- **Task brief**
Look through the records below and give the number of lines holding the string "carcinoma", nothing more.

(Part of a data file)
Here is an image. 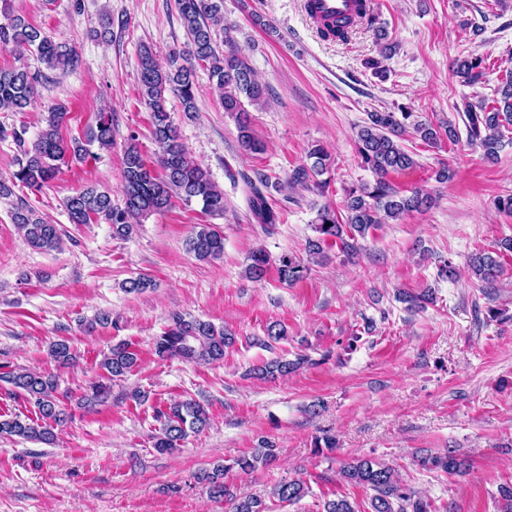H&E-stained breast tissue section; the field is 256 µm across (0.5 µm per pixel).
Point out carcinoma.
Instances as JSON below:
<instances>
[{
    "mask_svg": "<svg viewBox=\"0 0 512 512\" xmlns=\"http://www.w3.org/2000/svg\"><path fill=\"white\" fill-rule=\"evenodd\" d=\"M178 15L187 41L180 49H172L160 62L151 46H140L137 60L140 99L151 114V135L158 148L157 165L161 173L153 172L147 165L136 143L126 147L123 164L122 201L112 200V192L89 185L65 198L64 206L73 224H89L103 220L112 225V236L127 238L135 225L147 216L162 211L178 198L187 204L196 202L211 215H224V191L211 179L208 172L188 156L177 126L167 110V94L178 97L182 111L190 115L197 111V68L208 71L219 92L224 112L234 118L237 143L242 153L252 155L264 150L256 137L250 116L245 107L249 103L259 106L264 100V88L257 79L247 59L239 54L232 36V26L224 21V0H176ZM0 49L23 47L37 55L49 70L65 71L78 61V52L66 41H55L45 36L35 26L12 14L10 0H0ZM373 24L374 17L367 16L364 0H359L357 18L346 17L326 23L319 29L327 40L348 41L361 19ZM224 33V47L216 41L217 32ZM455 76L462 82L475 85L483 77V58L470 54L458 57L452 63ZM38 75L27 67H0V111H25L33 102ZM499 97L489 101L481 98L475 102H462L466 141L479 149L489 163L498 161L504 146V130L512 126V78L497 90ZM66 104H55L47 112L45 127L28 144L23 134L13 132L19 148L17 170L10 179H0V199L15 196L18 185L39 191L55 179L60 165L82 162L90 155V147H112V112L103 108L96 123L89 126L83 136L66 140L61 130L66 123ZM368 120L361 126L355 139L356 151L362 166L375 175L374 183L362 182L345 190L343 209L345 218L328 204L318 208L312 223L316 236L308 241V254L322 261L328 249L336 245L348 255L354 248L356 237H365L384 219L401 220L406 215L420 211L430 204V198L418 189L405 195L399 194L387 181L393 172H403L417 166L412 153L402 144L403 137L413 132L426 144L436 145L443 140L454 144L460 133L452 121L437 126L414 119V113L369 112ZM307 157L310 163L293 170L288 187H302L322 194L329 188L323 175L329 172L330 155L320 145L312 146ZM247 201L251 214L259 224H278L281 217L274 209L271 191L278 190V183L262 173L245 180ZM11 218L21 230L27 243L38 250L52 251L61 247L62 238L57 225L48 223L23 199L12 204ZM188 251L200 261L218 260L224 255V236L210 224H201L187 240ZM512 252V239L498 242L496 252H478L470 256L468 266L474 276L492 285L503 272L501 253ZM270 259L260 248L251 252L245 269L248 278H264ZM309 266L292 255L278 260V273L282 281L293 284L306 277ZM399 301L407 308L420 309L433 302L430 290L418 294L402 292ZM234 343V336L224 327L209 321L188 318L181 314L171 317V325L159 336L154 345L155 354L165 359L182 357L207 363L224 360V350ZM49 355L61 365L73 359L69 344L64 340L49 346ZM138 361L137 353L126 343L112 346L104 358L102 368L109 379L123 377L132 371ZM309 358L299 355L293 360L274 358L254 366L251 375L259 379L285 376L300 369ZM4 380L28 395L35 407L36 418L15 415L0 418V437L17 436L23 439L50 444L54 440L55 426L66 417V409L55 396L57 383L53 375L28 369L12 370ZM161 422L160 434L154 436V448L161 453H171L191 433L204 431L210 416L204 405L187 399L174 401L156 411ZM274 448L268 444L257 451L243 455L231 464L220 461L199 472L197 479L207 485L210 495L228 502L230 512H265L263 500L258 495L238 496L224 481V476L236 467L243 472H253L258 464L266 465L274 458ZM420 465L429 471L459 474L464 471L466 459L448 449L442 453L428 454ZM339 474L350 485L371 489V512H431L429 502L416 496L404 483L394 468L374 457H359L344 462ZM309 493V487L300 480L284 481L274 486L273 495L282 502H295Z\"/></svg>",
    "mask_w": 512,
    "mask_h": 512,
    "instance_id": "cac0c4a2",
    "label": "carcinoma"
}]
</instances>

- **Right answer**
2